• _Dataset entries_:

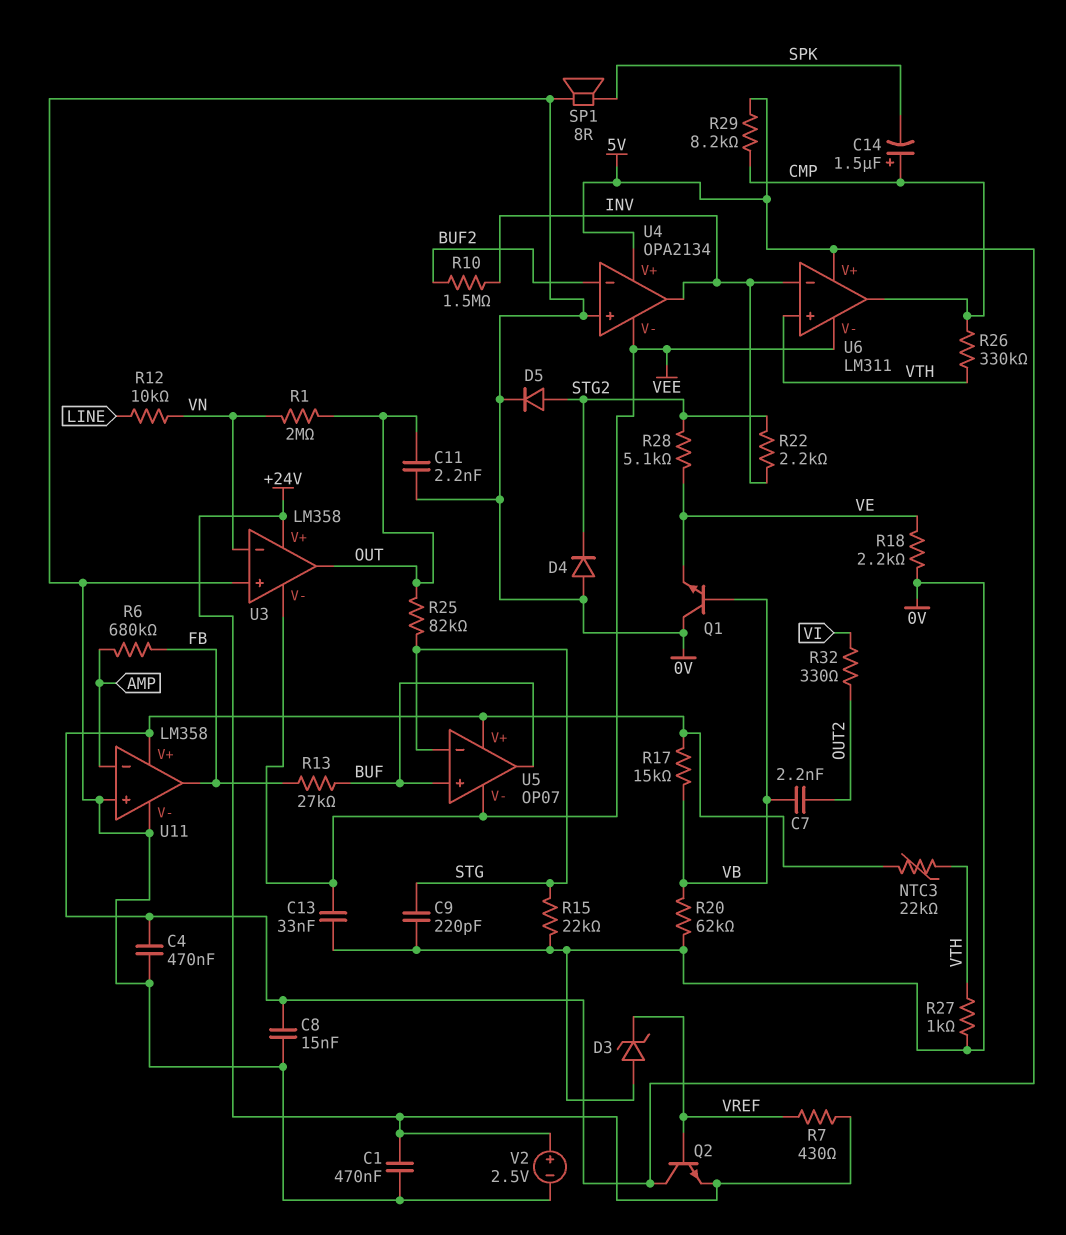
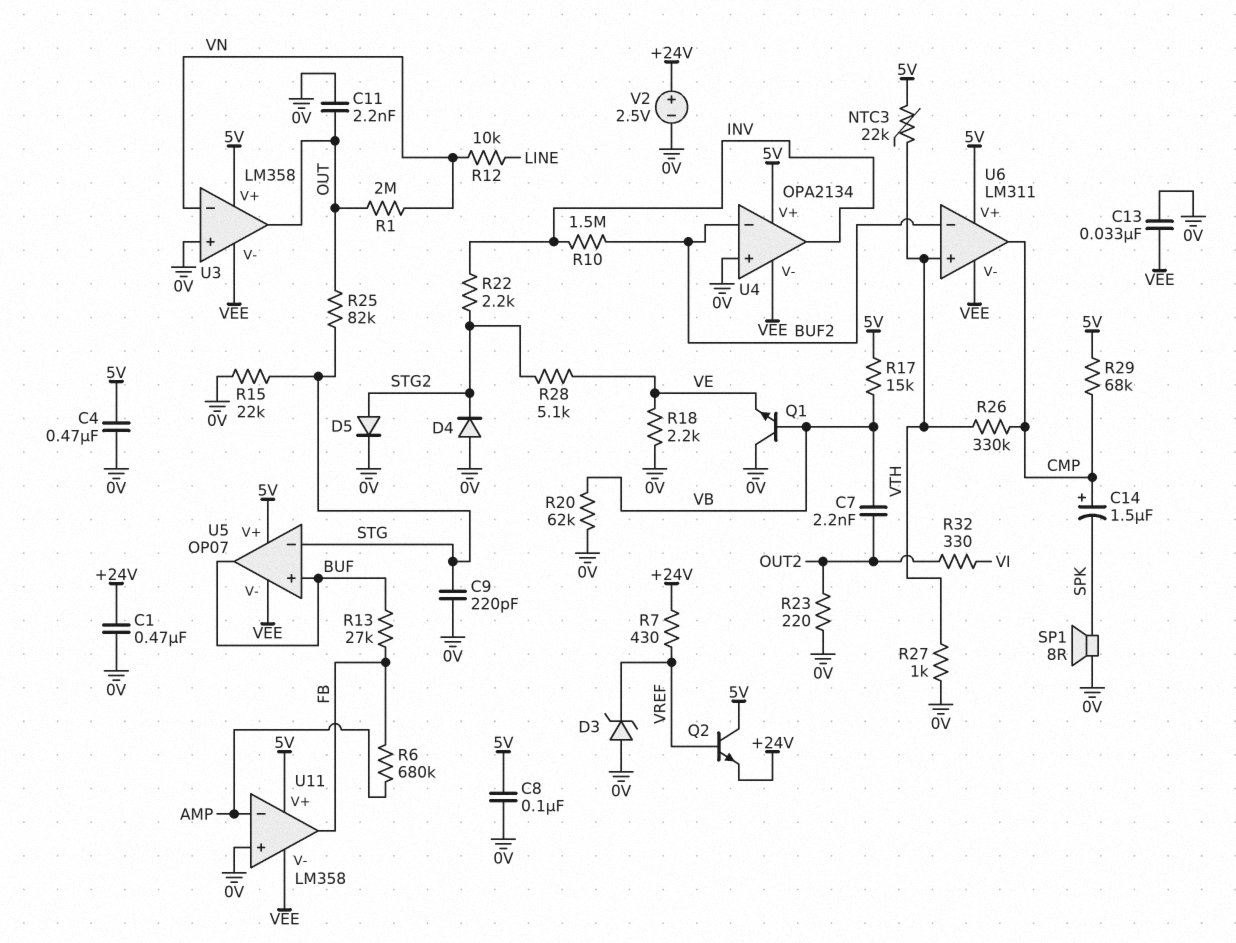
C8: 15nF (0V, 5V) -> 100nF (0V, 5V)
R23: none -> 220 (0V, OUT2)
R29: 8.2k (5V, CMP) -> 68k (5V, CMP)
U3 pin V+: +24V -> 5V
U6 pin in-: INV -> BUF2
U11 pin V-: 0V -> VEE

• _What this task involves_:
The listing is to be repeated word for word, with all pictures omitted.

• _Written response_:
C8: 15nF (0V, 5V) -> 100nF (0V, 5V)
R23: none -> 220 (0V, OUT2)
R29: 8.2k (5V, CMP) -> 68k (5V, CMP)
U3 pin V+: +24V -> 5V
U6 pin in-: INV -> BUF2
U11 pin V-: 0V -> VEE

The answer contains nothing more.